(Extracted records)
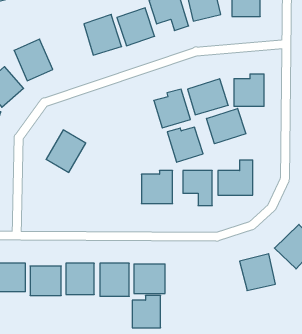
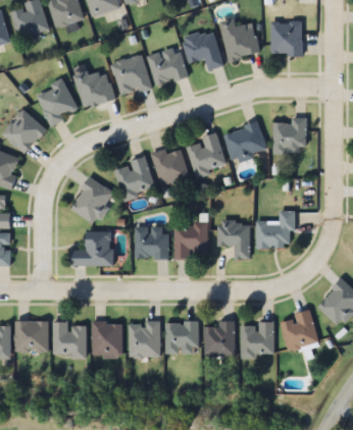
building: none -> [74,66,115,108]
building: [207,108,246,144] -> none
building: none -> [114,157,154,199]
building: [167,127,203,162] -> [150,148,189,185]
building: none -> [135,227,168,259]
building: none -> [72,231,112,266]
building: none -> [241,322,273,357]
building: [132,296,161,328] -> [204,321,235,356]

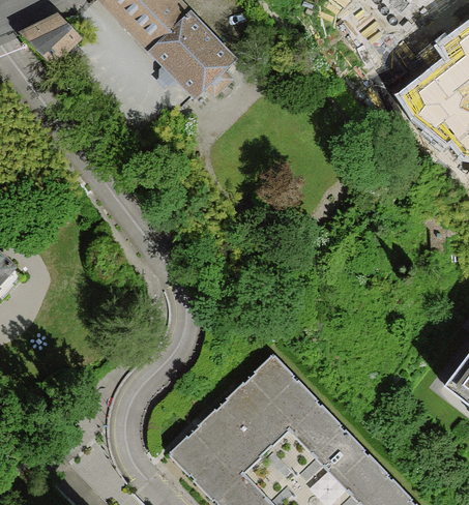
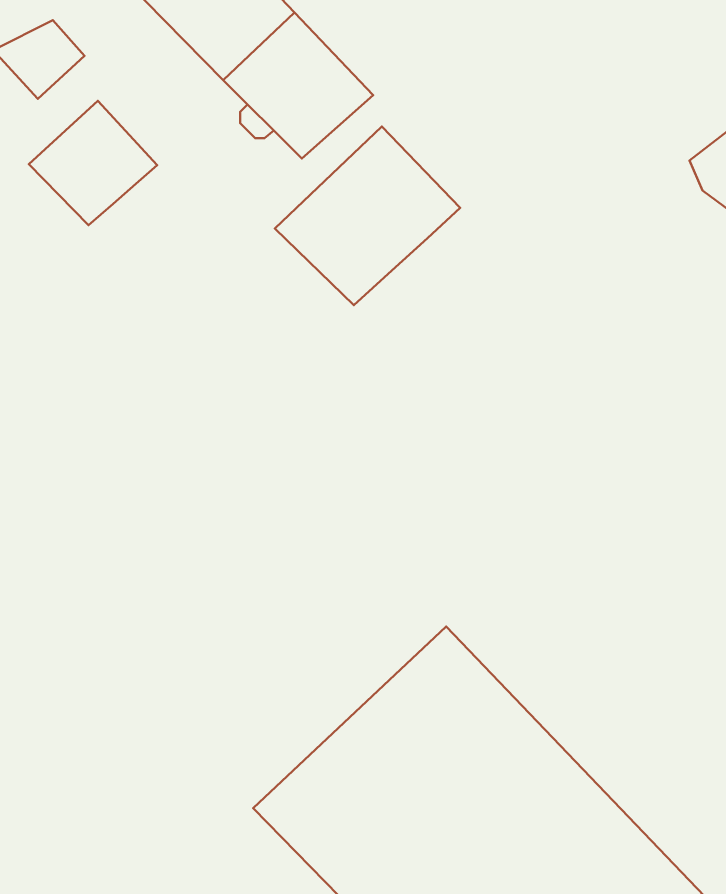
building: none -> [29,101,157,225]
building: none -> [275,126,460,305]

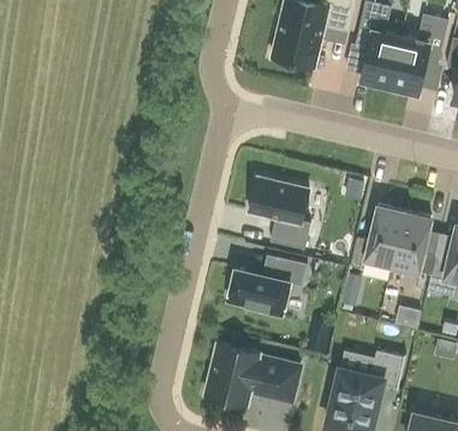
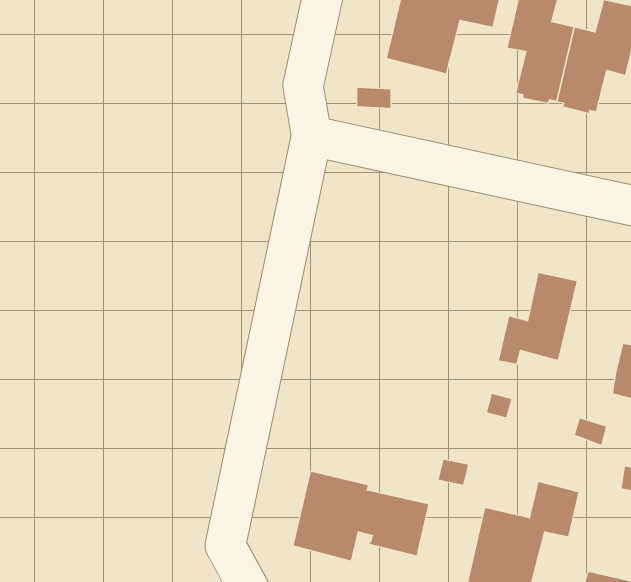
building: [249,175,311,241] -> none
building: [391,211,435,275] -> none
building: [226,261,304,321] -> none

The problem: All that is wanted is each line, word for word, from the first line of the data to the one holding "building: [391,211,435,275] -> none", with the pictures left out.

Your solution:
building: none -> [74,66,115,108]
building: [207,108,246,144] -> none
building: none -> [114,157,154,199]
building: [167,127,203,162] -> [150,148,189,185]
building: none -> [135,227,168,259]
building: none -> [72,231,112,266]
building: none -> [241,322,273,357]
building: [132,296,161,328] -> [204,321,235,356]

building: none -> [29,101,157,225]
building: none -> [275,126,460,305]

building: [249,175,311,241] -> none
building: [391,211,435,275] -> none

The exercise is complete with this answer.